+++ Supplied material +++

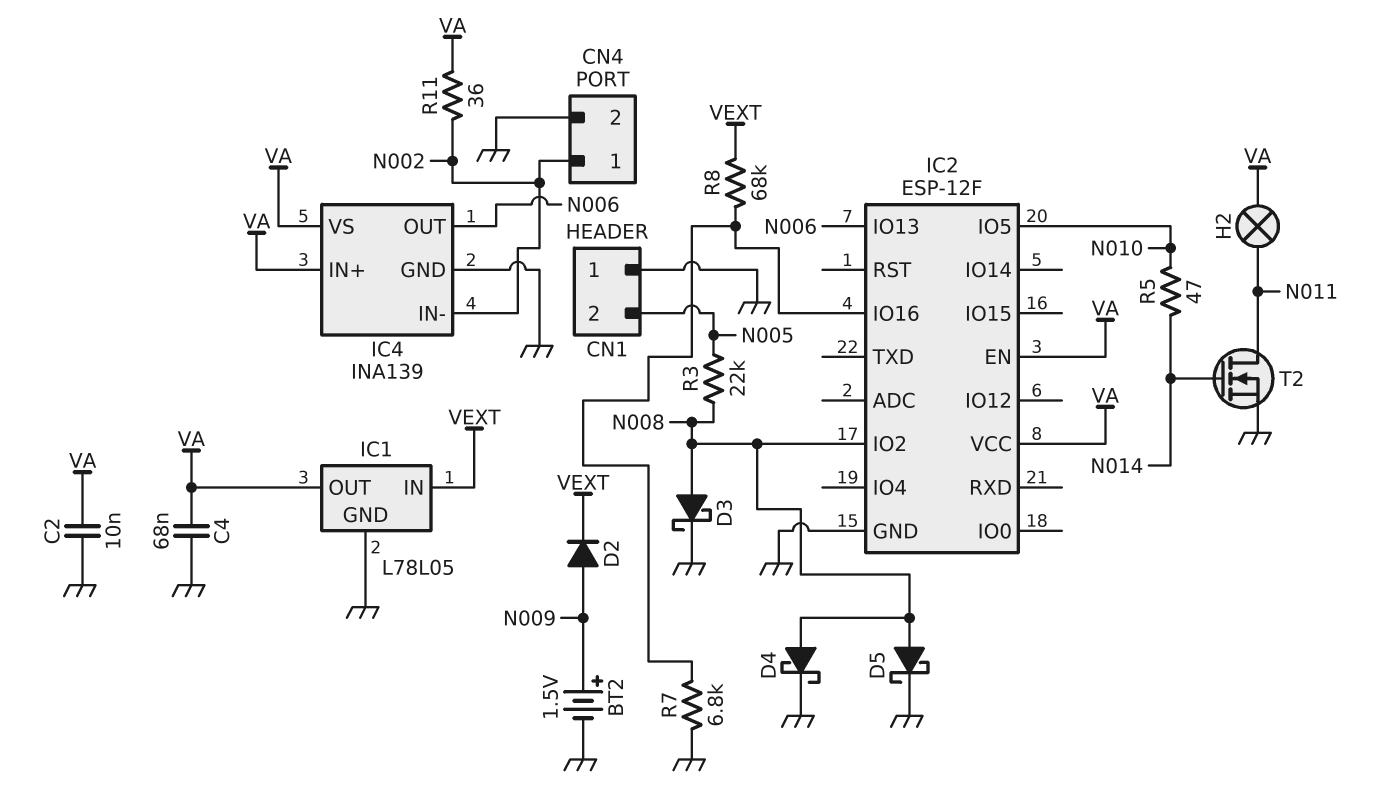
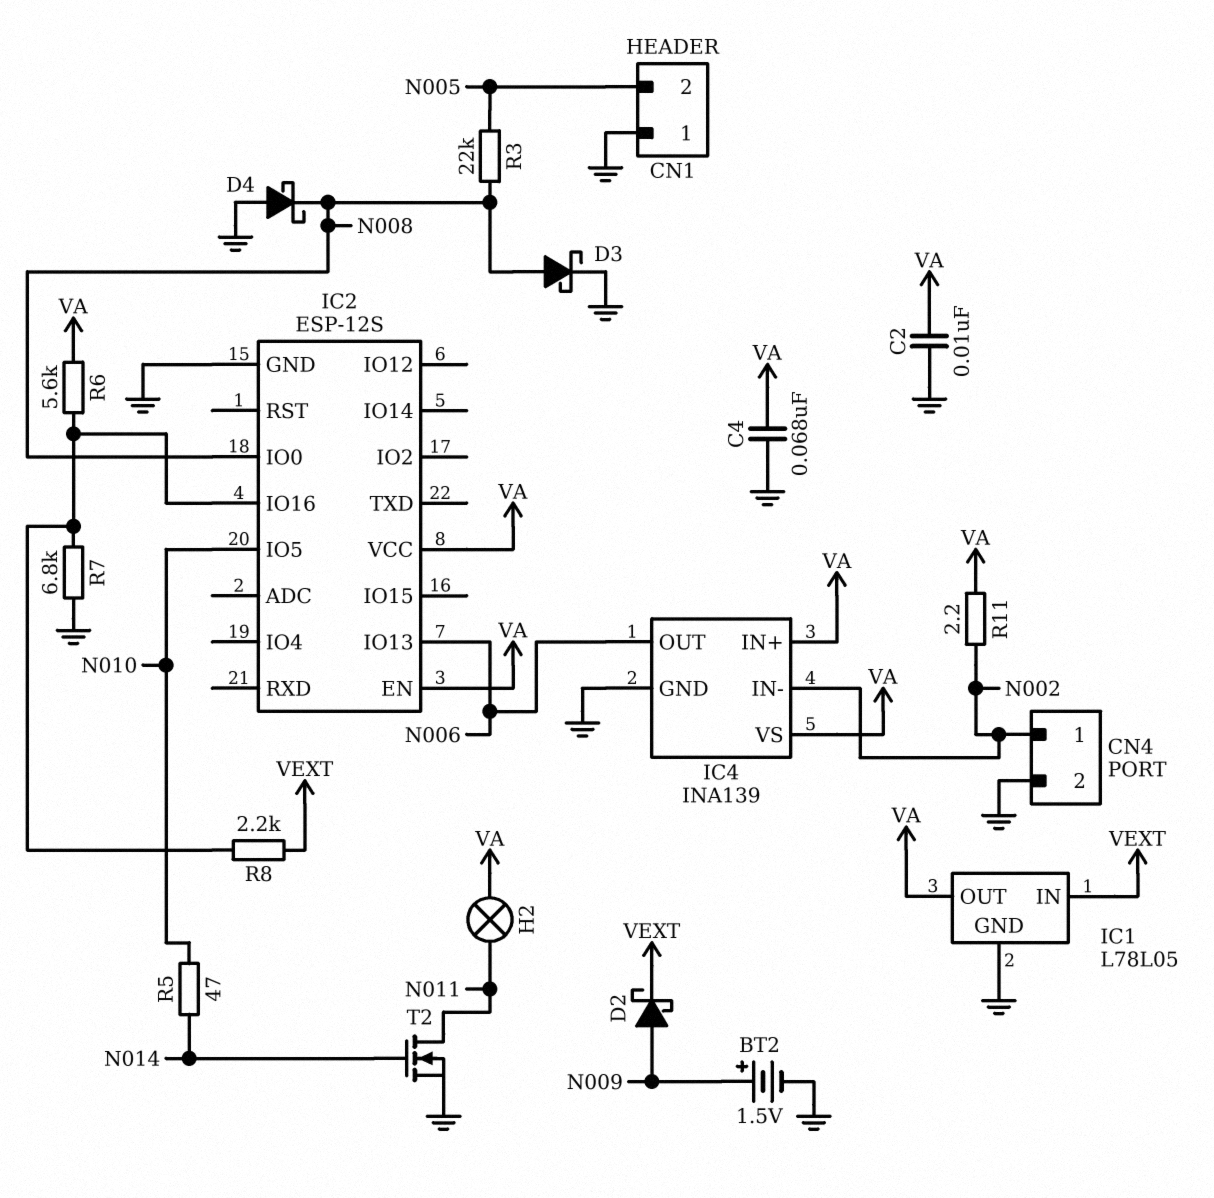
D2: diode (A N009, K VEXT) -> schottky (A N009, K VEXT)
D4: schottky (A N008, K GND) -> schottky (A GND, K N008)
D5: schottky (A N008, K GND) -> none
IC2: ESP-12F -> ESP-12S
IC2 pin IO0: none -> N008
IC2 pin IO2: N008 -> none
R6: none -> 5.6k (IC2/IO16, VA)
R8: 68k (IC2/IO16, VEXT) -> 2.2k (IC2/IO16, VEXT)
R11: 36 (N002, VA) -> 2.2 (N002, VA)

+++
+++ Supplied material +++

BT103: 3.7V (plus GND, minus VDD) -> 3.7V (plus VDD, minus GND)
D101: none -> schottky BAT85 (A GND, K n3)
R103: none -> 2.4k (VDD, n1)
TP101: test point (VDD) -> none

+++
+++ Supplied material +++

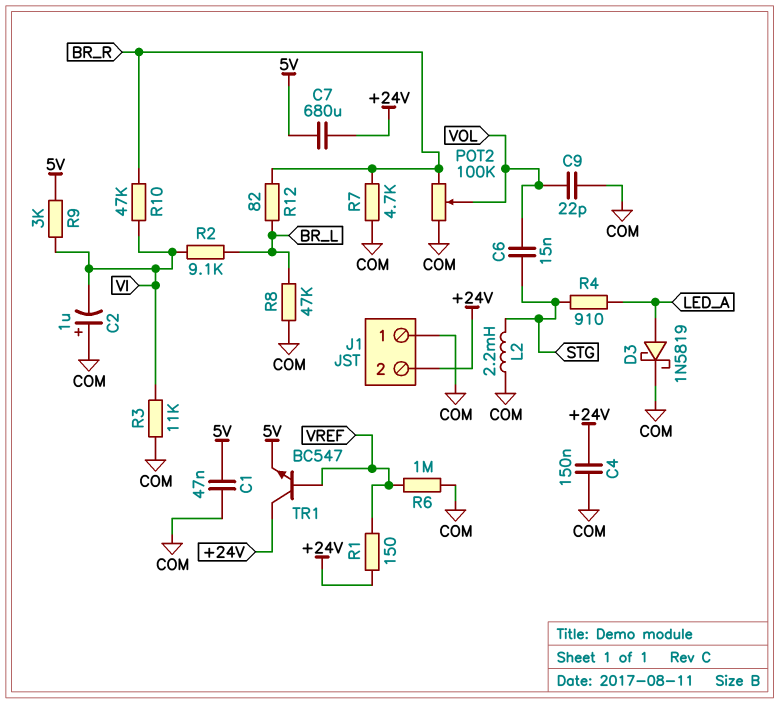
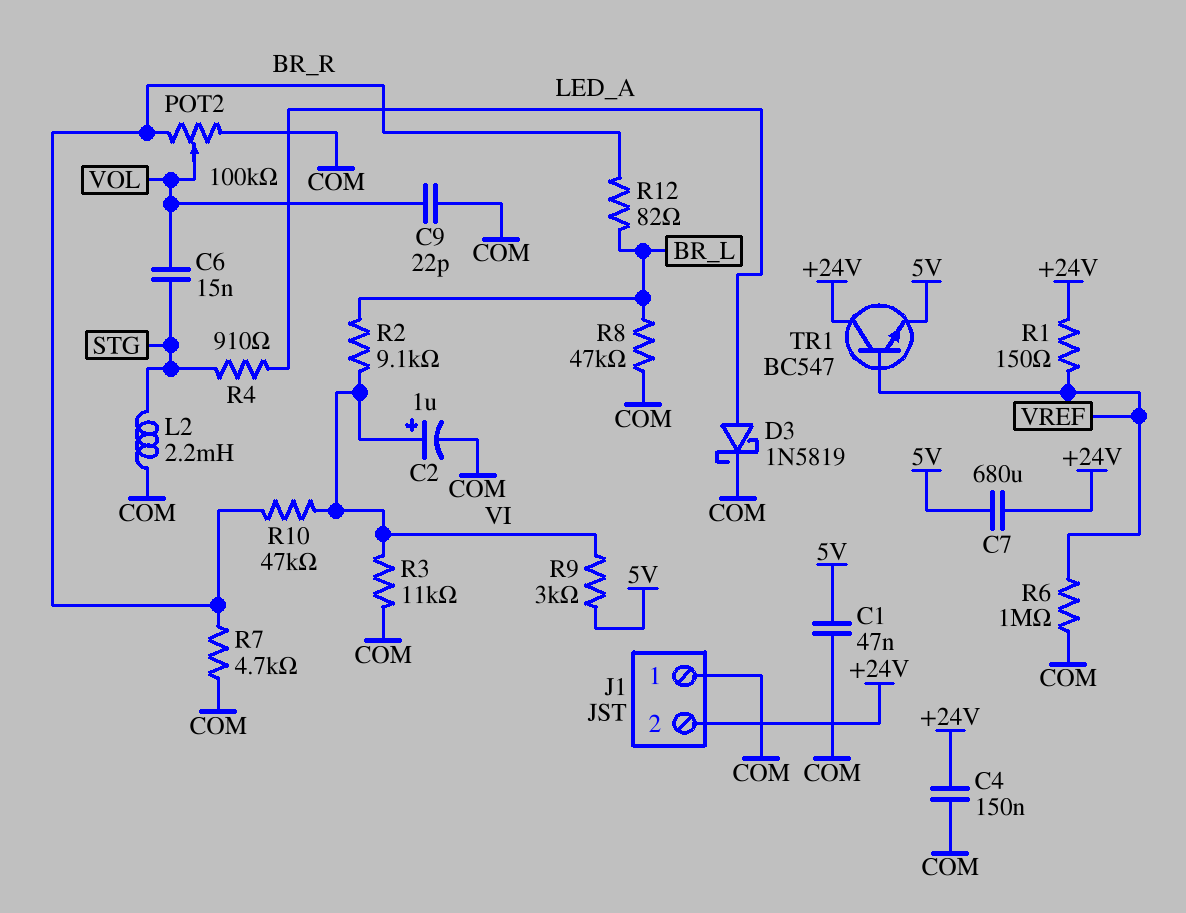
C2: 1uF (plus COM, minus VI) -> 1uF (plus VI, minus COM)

+++

# Work to complete
Please, from the entries above, set down exactly the lines from the one containing "IC2 pin IO2: N008 -> none" through the one containing "R11: 36 (N002, VA) -> 2.2 (N002, VA)", and only those.

# Output of the exercise
IC2 pin IO2: N008 -> none
R6: none -> 5.6k (IC2/IO16, VA)
R8: 68k (IC2/IO16, VEXT) -> 2.2k (IC2/IO16, VEXT)
R11: 36 (N002, VA) -> 2.2 (N002, VA)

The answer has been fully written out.